» **AVAILABLE DATA**:
▼
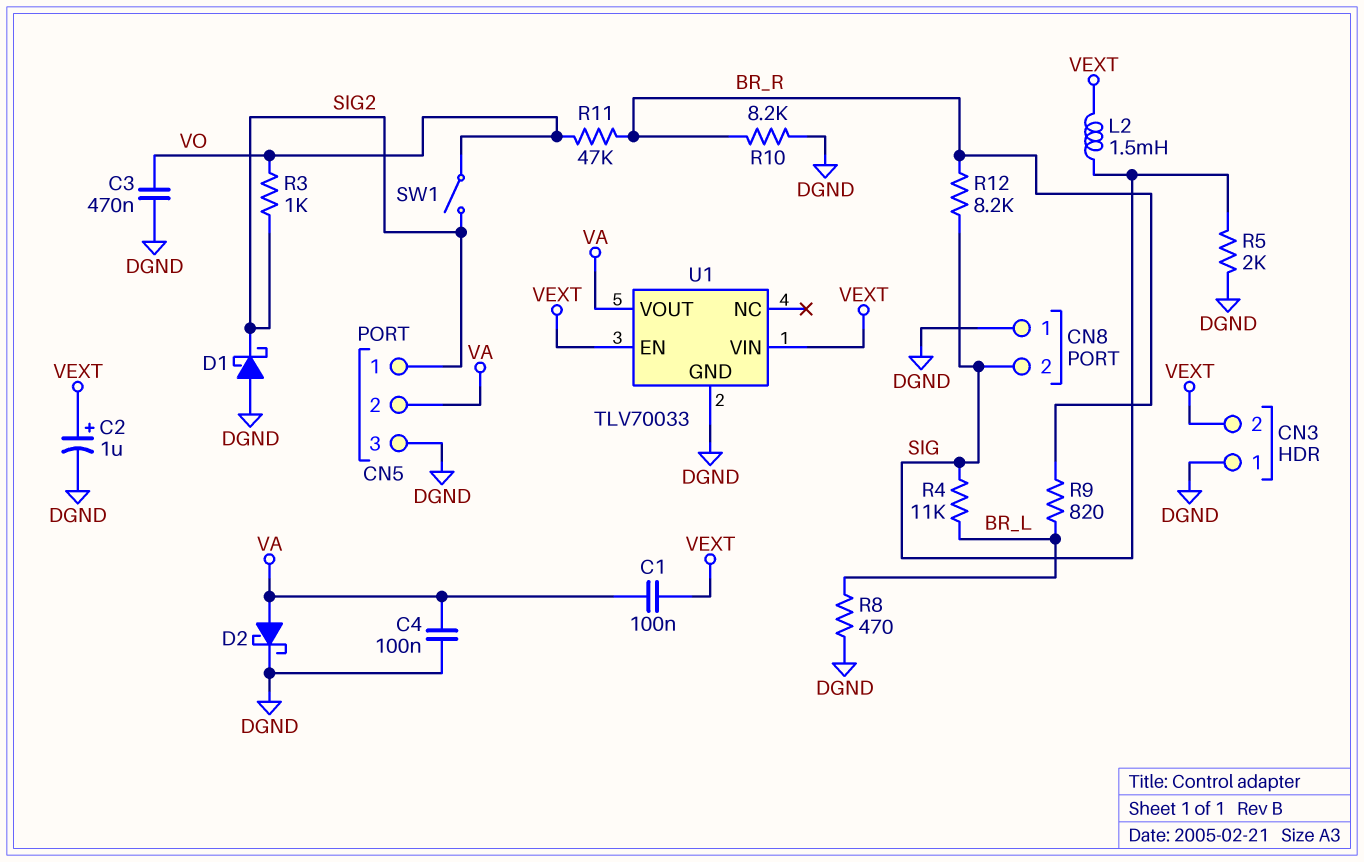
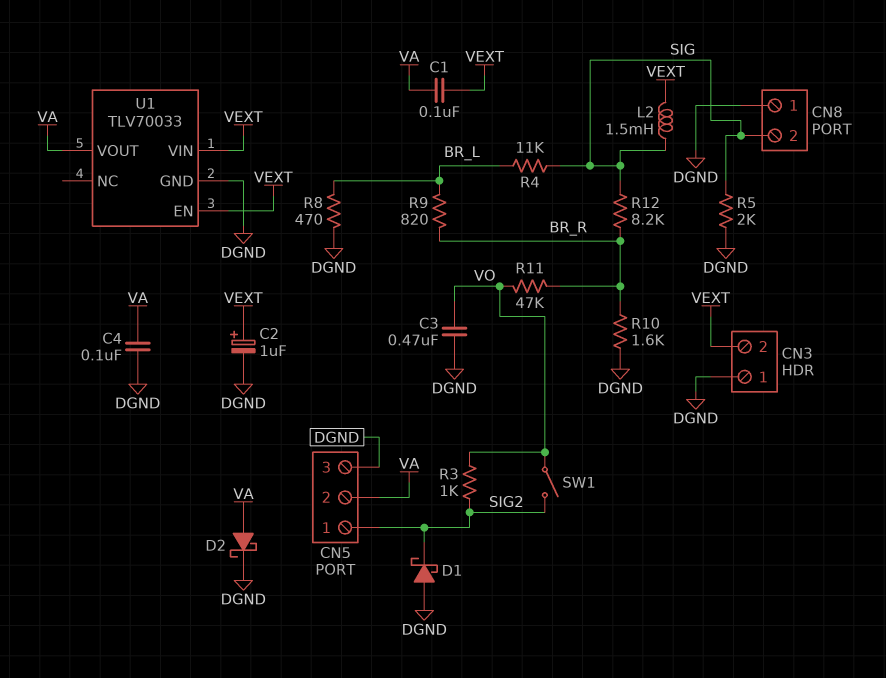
R10: 8.2k (BR_R, DGND) -> 1.6k (BR_R, DGND)

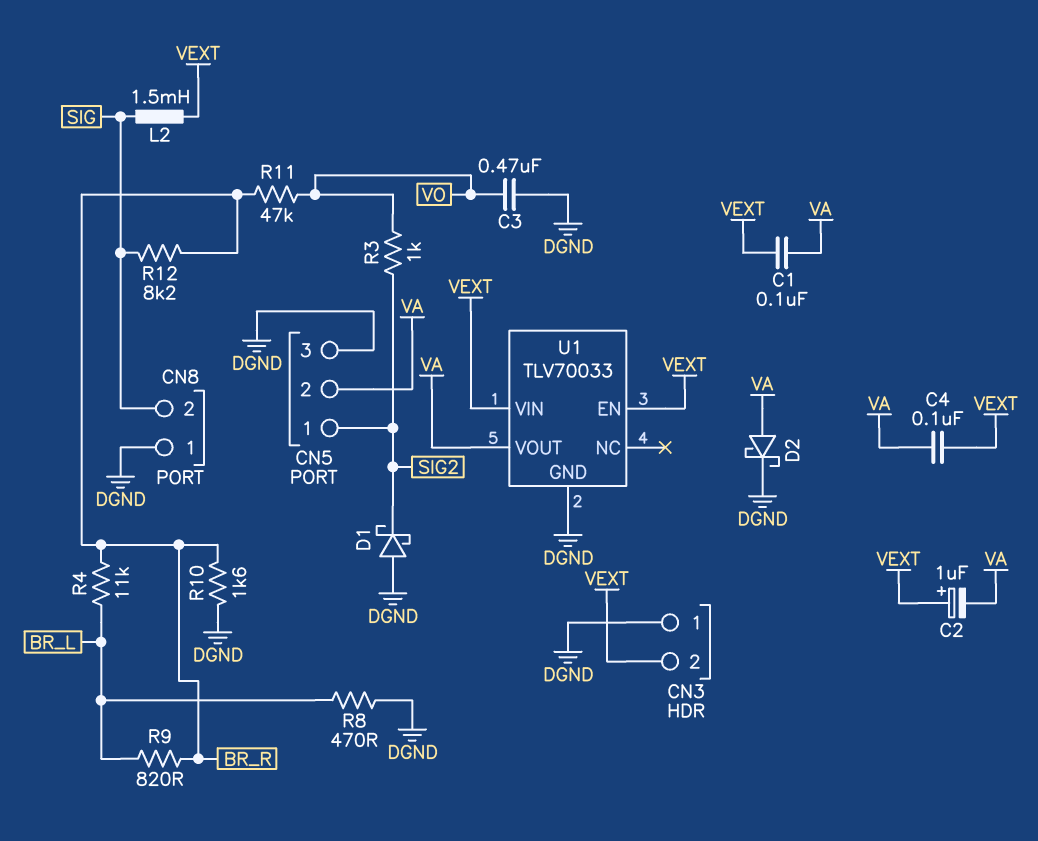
C2: 1uF (plus VEXT, minus DGND) -> 1uF (plus VEXT, minus VA)
C4: 100nF (DGND, VA) -> 100nF (VA, VEXT)
R4: 11k (BR_L, SIG) -> 11k (BR_L, BR_R)
R5: 2k (DGND, SIG) -> none
SW1: switch (SIG2, VO) -> none

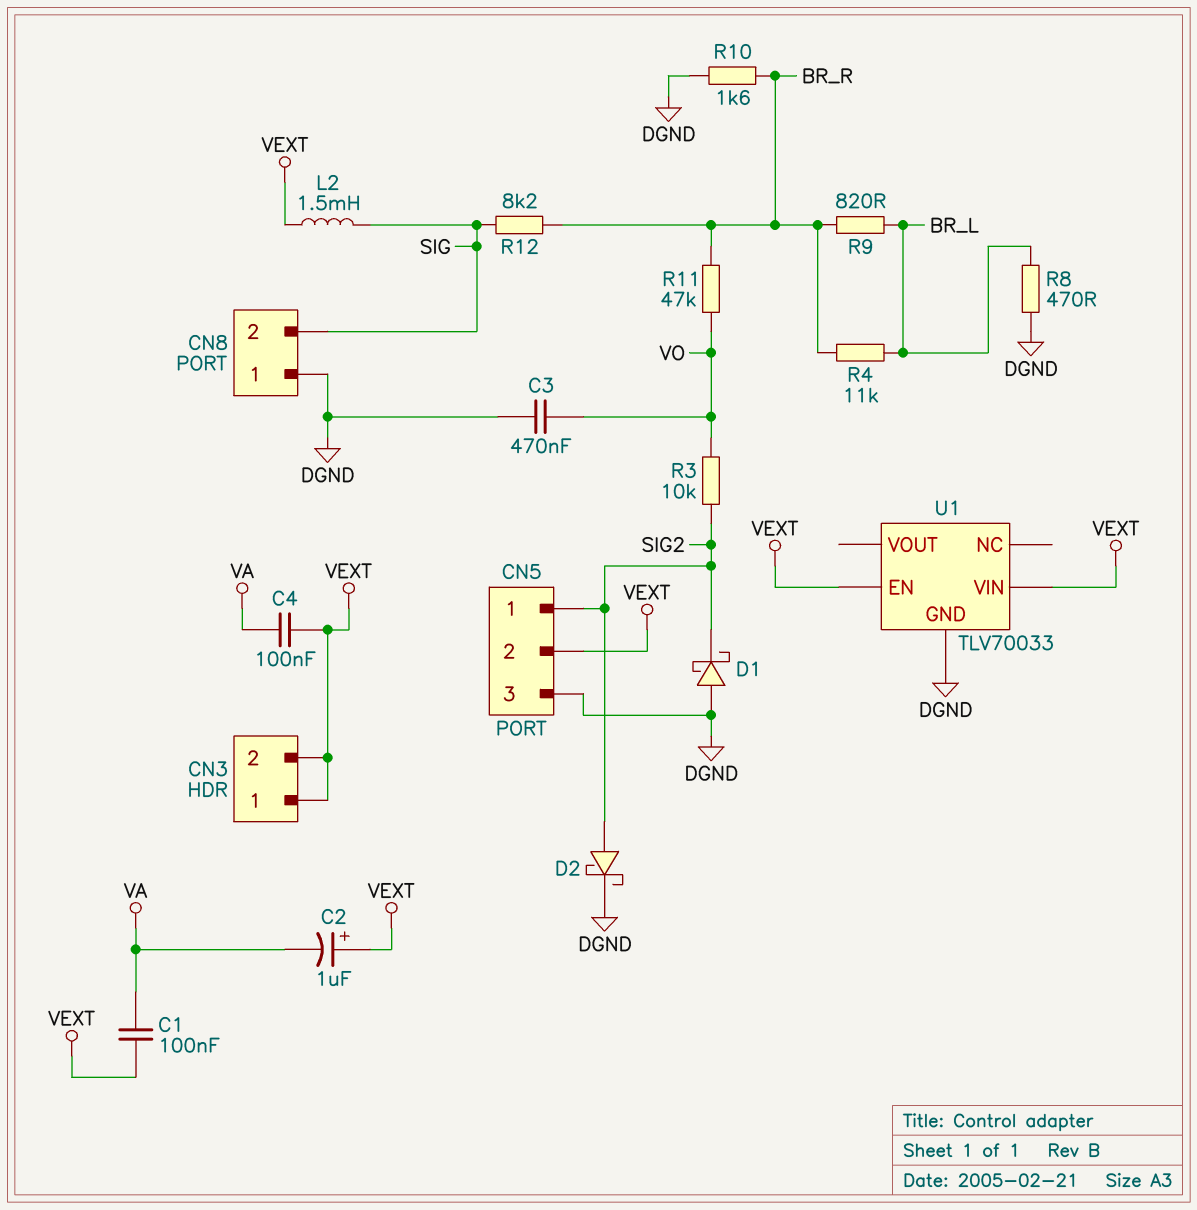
CN3 pin 1: DGND -> VEXT
CN5 pin 2: VA -> VEXT
D2: schottky (A VA, K DGND) -> schottky (A SIG2, K DGND)
R3: 1k (SIG2, VO) -> 10k (SIG2, VO)
U1 pin VOUT: VA -> none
▲
» **TASK DETAILS**: The answer must consist of every line from the records above that holds "none".

» **ANSWER SECTION**:
R5: 2k (DGND, SIG) -> none
SW1: switch (SIG2, VO) -> none
U1 pin VOUT: VA -> none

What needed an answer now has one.